## Task instructions
From the records below, extract only the lines running from the line with "Q4: NPN BC337" to the line with "R1: 1k (GND, N005) -> none", both lines included, reproducing them exactly.

## Exercise materials
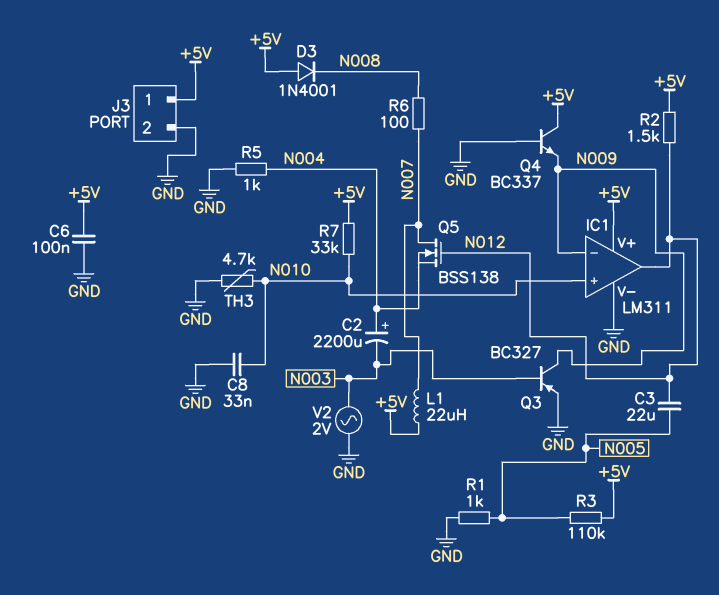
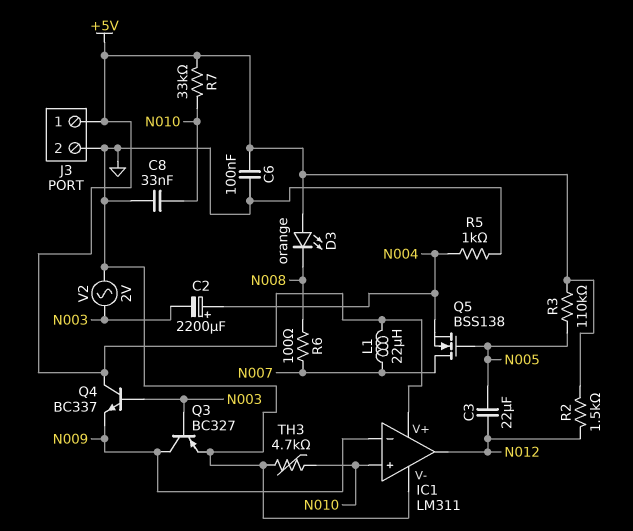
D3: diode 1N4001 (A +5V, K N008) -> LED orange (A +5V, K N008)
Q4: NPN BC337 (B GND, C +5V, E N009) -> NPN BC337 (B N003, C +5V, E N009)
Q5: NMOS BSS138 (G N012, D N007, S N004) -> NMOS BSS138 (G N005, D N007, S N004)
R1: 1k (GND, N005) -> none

==

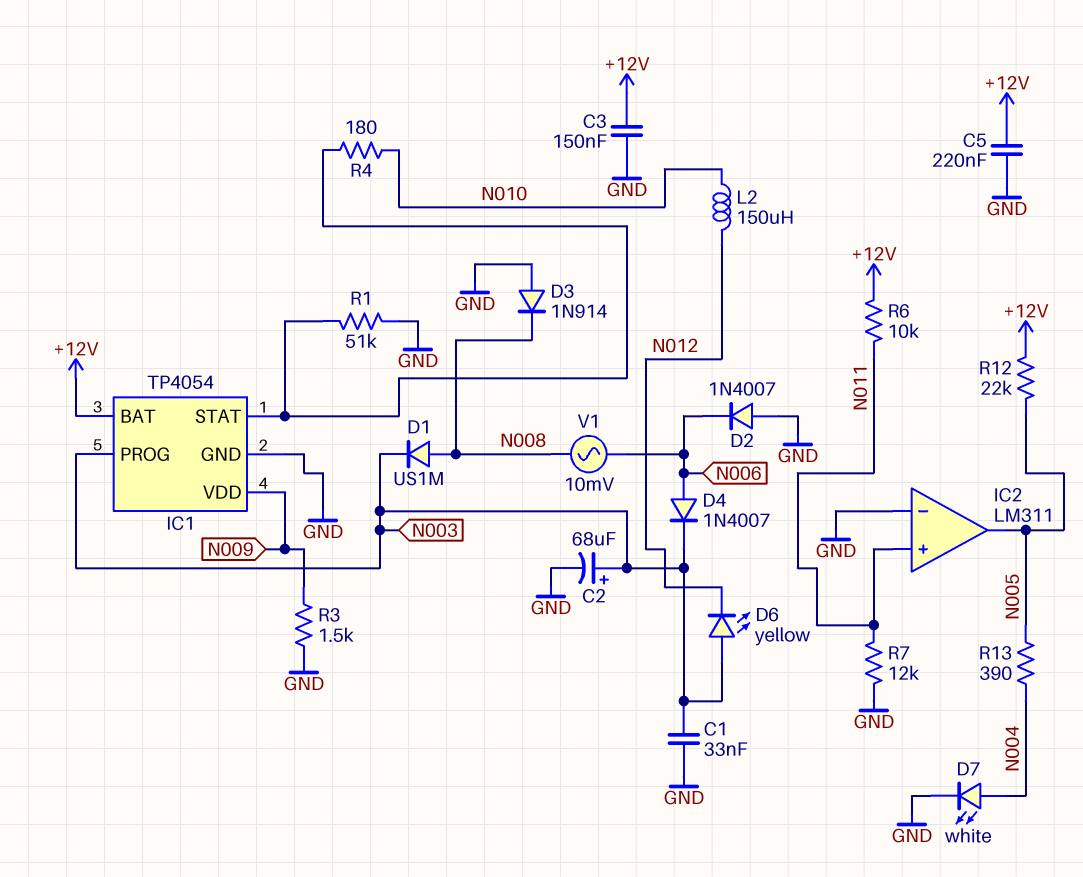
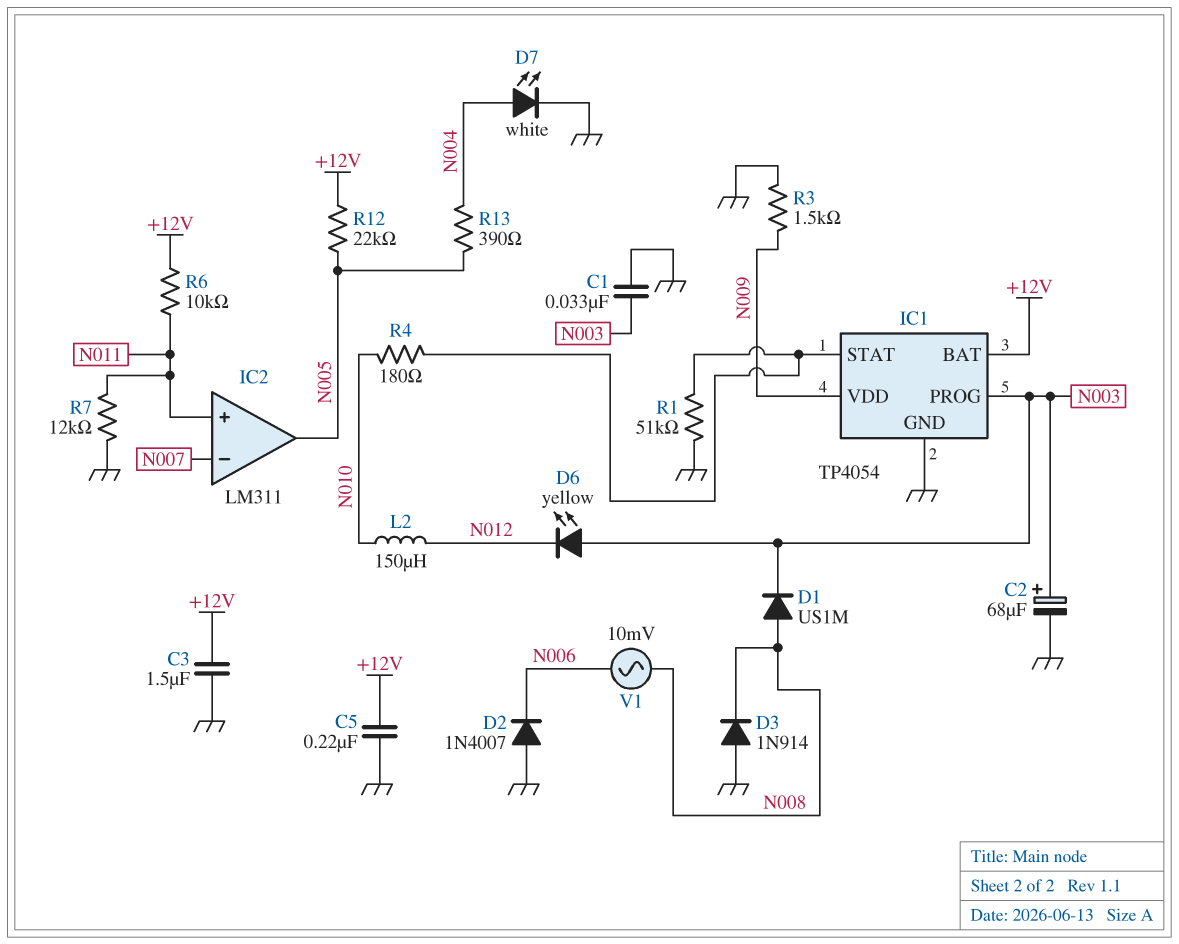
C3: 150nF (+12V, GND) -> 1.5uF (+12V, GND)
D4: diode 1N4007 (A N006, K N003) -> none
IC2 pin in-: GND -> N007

---

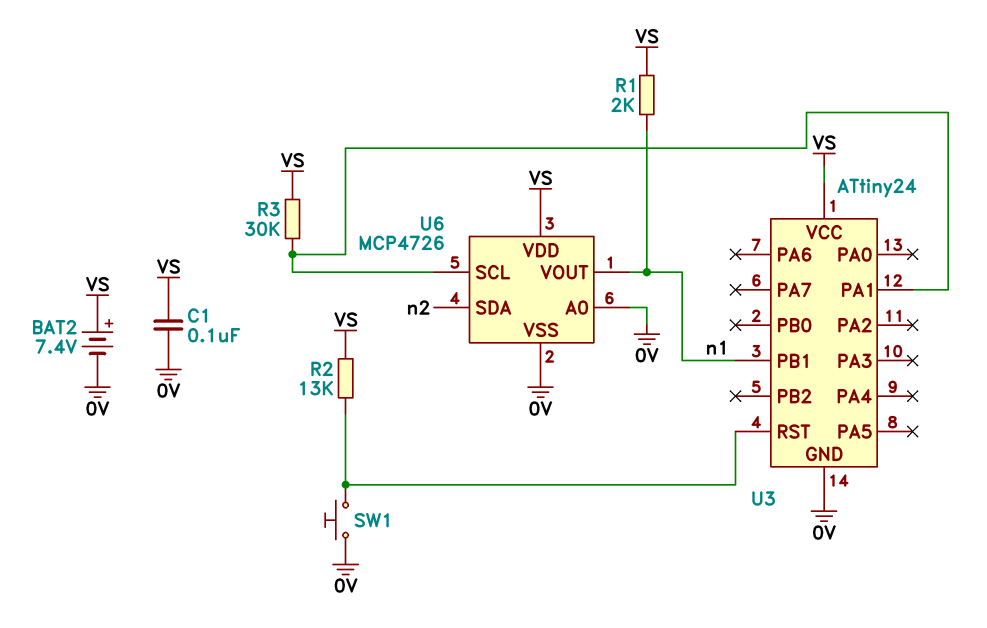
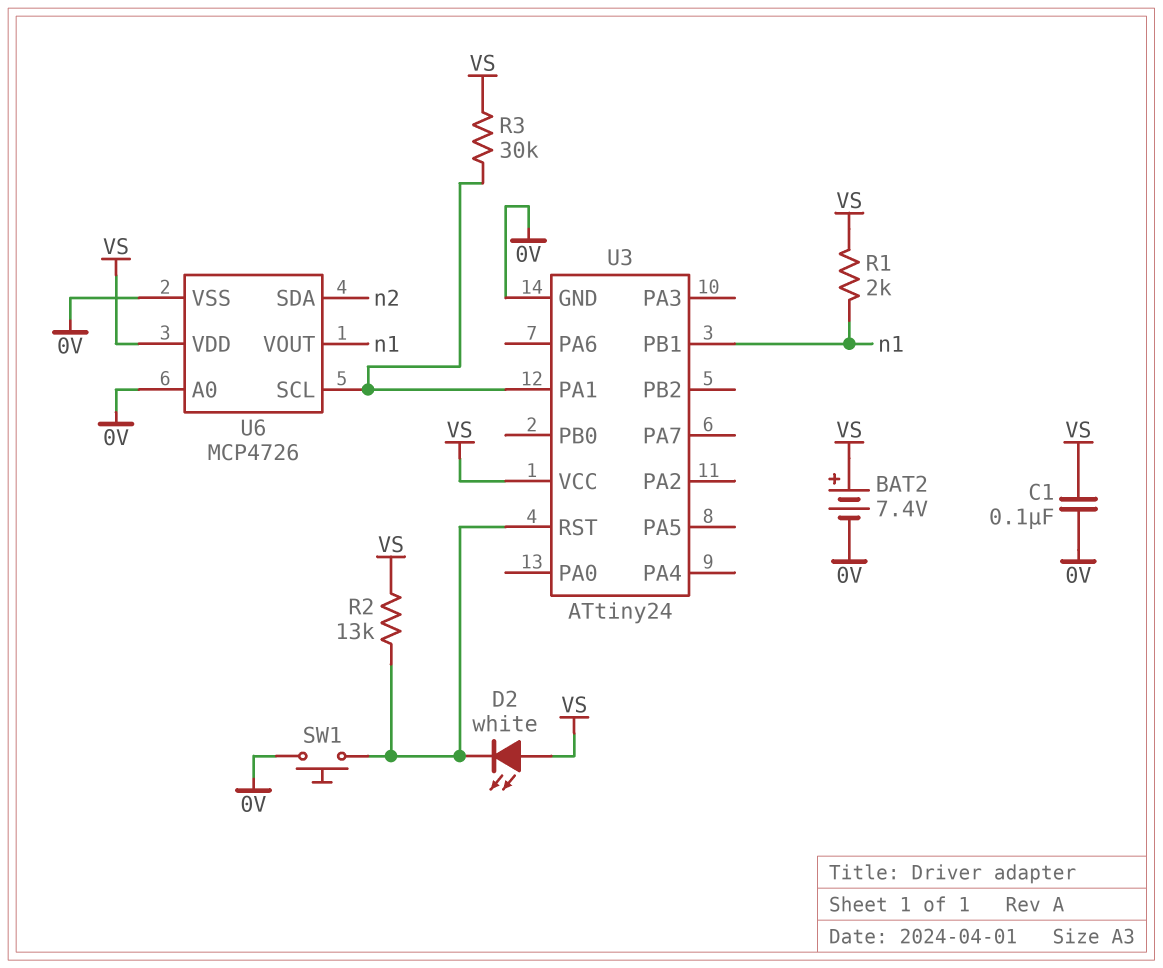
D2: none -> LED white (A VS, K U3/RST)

## Exercise answer
Q4: NPN BC337 (B GND, C +5V, E N009) -> NPN BC337 (B N003, C +5V, E N009)
Q5: NMOS BSS138 (G N012, D N007, S N004) -> NMOS BSS138 (G N005, D N007, S N004)
R1: 1k (GND, N005) -> none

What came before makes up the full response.